> [TASK TO COMPLETE]
Copy every line from the one containing "C101: 4.7uF (plus" through the last line of the records below, both included, and nothing else.

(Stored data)
-------------------------

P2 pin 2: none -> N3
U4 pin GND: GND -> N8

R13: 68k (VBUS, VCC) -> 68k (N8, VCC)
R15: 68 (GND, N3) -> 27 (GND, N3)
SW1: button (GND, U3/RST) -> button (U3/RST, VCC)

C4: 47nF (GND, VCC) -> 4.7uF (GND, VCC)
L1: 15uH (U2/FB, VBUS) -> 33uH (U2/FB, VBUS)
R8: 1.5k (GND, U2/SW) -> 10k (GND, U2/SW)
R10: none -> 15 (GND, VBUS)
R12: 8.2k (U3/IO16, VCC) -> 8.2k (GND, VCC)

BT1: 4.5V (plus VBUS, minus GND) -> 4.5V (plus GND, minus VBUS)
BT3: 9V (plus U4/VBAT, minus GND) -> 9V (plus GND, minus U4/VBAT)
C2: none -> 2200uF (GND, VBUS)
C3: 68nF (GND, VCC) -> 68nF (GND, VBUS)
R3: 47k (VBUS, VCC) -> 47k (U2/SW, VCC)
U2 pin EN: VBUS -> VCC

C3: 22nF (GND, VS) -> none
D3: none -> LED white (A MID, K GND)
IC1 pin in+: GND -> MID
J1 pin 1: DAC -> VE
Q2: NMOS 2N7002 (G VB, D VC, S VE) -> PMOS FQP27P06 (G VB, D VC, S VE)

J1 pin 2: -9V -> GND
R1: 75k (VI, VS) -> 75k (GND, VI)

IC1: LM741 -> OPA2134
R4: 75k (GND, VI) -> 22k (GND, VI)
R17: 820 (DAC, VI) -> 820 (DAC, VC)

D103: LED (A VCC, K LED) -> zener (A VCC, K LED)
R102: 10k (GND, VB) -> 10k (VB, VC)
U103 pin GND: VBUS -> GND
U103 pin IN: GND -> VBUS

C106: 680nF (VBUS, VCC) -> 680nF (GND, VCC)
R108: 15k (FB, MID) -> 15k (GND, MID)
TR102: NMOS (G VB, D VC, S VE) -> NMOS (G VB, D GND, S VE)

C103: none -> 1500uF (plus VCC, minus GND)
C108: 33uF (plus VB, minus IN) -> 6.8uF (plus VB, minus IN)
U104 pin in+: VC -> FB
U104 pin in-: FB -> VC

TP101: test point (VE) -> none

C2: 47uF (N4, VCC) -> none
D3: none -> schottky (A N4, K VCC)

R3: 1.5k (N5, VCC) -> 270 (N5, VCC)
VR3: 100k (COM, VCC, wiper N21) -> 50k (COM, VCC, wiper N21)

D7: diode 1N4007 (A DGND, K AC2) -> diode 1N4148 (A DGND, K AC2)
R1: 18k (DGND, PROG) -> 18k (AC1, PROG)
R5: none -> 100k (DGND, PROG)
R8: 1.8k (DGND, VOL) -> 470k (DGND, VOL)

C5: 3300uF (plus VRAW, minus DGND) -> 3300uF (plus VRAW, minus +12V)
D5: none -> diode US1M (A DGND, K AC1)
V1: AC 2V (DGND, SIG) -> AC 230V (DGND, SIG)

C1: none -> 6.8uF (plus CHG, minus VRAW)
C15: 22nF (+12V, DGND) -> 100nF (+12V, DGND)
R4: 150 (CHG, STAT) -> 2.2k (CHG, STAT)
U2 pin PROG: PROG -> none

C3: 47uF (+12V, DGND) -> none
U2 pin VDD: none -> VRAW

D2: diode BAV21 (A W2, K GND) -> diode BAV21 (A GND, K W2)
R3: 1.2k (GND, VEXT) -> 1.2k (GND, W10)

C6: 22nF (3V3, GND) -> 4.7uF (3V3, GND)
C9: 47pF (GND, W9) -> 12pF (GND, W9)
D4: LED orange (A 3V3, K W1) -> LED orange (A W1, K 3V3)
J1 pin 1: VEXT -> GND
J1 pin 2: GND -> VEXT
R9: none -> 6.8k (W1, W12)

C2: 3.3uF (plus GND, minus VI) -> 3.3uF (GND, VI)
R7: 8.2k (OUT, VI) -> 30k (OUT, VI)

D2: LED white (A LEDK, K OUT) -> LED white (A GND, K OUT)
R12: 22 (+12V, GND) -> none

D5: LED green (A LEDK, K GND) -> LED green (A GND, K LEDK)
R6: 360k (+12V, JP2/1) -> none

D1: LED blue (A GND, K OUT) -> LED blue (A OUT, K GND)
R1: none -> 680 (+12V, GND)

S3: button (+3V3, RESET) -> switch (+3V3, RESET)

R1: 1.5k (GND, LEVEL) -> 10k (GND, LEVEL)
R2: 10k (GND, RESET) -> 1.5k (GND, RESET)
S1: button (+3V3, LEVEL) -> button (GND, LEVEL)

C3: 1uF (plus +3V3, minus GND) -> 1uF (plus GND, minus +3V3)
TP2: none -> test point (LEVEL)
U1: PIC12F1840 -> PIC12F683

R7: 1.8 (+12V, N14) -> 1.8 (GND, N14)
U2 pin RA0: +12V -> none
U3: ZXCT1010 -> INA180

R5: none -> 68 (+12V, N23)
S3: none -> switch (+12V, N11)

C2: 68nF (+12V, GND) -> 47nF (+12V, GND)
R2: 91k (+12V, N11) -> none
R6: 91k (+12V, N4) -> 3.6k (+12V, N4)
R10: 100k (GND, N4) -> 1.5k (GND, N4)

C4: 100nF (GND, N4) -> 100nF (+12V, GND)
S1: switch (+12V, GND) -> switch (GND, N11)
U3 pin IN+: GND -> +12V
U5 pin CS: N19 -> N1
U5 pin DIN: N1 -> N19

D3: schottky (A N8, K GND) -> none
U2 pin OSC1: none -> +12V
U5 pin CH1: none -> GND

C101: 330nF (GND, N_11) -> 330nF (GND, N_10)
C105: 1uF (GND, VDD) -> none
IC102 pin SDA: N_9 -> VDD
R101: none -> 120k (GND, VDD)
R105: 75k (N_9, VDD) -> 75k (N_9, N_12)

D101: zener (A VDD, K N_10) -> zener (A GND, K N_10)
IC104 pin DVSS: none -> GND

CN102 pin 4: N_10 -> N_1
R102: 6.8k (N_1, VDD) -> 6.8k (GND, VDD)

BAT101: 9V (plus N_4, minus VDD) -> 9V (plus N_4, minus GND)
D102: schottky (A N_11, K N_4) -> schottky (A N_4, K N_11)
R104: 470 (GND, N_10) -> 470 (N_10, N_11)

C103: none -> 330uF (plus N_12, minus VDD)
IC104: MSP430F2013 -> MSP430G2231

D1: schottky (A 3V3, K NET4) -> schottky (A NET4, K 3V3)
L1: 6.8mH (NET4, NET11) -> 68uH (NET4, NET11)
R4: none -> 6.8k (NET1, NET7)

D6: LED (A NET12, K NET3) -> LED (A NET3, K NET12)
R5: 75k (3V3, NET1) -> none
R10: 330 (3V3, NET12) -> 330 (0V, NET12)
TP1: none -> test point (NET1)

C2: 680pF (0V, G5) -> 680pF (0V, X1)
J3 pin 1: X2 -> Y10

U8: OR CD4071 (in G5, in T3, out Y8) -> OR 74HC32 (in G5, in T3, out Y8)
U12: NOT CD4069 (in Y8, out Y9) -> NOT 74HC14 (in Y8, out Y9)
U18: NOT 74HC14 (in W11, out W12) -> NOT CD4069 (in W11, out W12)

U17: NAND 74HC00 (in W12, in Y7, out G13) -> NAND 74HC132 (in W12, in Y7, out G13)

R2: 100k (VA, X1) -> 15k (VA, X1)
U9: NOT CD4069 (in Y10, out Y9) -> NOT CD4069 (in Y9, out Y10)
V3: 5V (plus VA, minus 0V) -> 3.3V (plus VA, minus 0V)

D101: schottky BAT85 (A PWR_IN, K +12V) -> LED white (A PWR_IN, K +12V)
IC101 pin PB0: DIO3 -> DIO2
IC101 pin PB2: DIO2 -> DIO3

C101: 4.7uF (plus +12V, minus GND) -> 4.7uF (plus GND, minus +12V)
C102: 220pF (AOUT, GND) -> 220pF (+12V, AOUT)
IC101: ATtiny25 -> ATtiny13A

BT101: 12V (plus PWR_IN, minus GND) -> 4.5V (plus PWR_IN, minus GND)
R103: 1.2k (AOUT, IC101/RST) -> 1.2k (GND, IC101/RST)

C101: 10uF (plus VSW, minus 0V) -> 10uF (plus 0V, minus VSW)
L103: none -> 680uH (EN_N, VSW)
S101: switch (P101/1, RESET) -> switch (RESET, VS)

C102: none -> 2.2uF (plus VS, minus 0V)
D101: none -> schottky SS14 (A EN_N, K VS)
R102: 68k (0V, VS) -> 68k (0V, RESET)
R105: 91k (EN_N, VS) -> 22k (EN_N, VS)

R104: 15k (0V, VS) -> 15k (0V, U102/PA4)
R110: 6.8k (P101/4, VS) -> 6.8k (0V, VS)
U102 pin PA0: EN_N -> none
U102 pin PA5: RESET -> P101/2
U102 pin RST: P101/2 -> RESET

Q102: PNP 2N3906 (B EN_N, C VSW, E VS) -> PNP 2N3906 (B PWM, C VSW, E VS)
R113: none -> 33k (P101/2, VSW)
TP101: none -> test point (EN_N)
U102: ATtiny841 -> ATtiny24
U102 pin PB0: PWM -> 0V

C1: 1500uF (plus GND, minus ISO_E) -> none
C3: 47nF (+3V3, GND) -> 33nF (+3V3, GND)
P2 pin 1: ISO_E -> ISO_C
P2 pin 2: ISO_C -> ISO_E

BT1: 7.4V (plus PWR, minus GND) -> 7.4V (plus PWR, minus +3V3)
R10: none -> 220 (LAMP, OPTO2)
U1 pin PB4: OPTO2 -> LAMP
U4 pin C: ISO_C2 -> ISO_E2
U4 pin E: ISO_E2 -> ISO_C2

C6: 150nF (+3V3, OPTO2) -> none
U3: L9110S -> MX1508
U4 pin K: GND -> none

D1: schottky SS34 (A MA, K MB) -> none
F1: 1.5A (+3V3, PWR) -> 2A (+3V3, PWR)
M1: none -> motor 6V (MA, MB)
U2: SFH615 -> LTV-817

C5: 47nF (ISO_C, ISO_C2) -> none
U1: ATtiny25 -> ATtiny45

-------------------------

> [RESULT FOR THIS EXERCISE]
C101: 4.7uF (plus +12V, minus GND) -> 4.7uF (plus GND, minus +12V)
C102: 220pF (AOUT, GND) -> 220pF (+12V, AOUT)
IC101: ATtiny25 -> ATtiny13A

BT101: 12V (plus PWR_IN, minus GND) -> 4.5V (plus PWR_IN, minus GND)
R103: 1.2k (AOUT, IC101/RST) -> 1.2k (GND, IC101/RST)

C101: 10uF (plus VSW, minus 0V) -> 10uF (plus 0V, minus VSW)
L103: none -> 680uH (EN_N, VSW)
S101: switch (P101/1, RESET) -> switch (RESET, VS)

C102: none -> 2.2uF (plus VS, minus 0V)
D101: none -> schottky SS14 (A EN_N, K VS)
R102: 68k (0V, VS) -> 68k (0V, RESET)
R105: 91k (EN_N, VS) -> 22k (EN_N, VS)

R104: 15k (0V, VS) -> 15k (0V, U102/PA4)
R110: 6.8k (P101/4, VS) -> 6.8k (0V, VS)
U102 pin PA0: EN_N -> none
U102 pin PA5: RESET -> P101/2
U102 pin RST: P101/2 -> RESET

Q102: PNP 2N3906 (B EN_N, C VSW, E VS) -> PNP 2N3906 (B PWM, C VSW, E VS)
R113: none -> 33k (P101/2, VSW)
TP101: none -> test point (EN_N)
U102: ATtiny841 -> ATtiny24
U102 pin PB0: PWM -> 0V

C1: 1500uF (plus GND, minus ISO_E) -> none
C3: 47nF (+3V3, GND) -> 33nF (+3V3, GND)
P2 pin 1: ISO_E -> ISO_C
P2 pin 2: ISO_C -> ISO_E

BT1: 7.4V (plus PWR, minus GND) -> 7.4V (plus PWR, minus +3V3)
R10: none -> 220 (LAMP, OPTO2)
U1 pin PB4: OPTO2 -> LAMP
U4 pin C: ISO_C2 -> ISO_E2
U4 pin E: ISO_E2 -> ISO_C2

C6: 150nF (+3V3, OPTO2) -> none
U3: L9110S -> MX1508
U4 pin K: GND -> none

D1: schottky SS34 (A MA, K MB) -> none
F1: 1.5A (+3V3, PWR) -> 2A (+3V3, PWR)
M1: none -> motor 6V (MA, MB)
U2: SFH615 -> LTV-817

C5: 47nF (ISO_C, ISO_C2) -> none
U1: ATtiny25 -> ATtiny45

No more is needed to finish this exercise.